__Work request__:
Use the entries below and reproduce exactly the lines from the one containing "284, 178, 369" down to the one containing "179, 758, 312", both of them included.

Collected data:
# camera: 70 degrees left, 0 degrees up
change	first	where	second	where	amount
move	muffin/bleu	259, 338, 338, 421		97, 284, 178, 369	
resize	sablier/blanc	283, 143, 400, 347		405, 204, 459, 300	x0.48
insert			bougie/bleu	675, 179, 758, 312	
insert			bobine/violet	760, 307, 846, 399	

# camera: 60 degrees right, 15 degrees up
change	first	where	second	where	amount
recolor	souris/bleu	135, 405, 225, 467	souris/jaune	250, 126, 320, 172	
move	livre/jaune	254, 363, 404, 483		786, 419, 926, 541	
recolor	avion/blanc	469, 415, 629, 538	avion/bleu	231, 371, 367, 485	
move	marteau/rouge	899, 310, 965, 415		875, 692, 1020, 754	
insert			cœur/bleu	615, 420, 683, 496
--
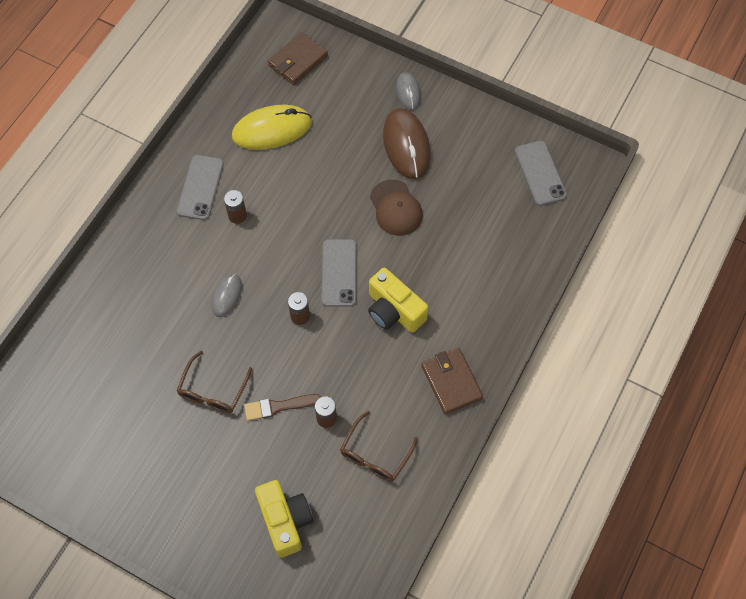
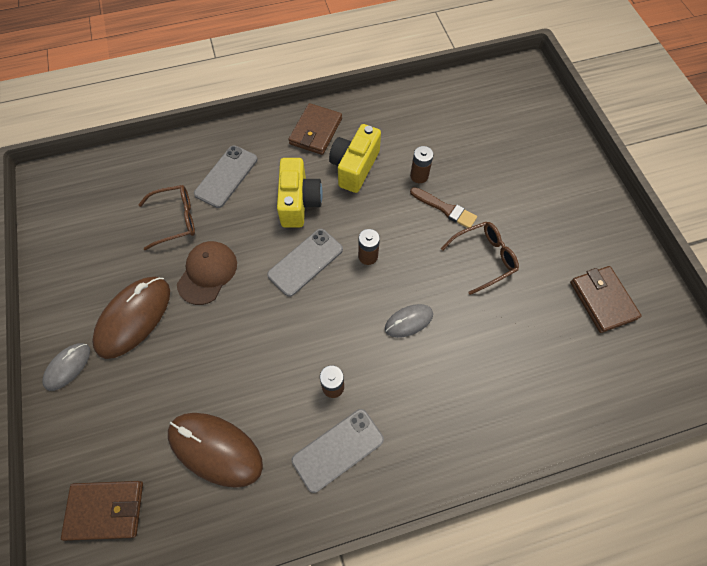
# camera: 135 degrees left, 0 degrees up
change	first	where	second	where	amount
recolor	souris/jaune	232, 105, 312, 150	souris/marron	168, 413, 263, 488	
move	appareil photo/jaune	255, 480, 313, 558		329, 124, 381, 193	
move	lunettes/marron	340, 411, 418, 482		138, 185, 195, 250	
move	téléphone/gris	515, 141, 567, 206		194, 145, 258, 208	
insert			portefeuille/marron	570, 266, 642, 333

__Solution to this exercise__:
move	muffin/bleu	259, 338, 338, 421		97, 284, 178, 369	
resize	sablier/blanc	283, 143, 400, 347		405, 204, 459, 300	x0.48
insert			bougie/bleu	675, 179, 758, 312	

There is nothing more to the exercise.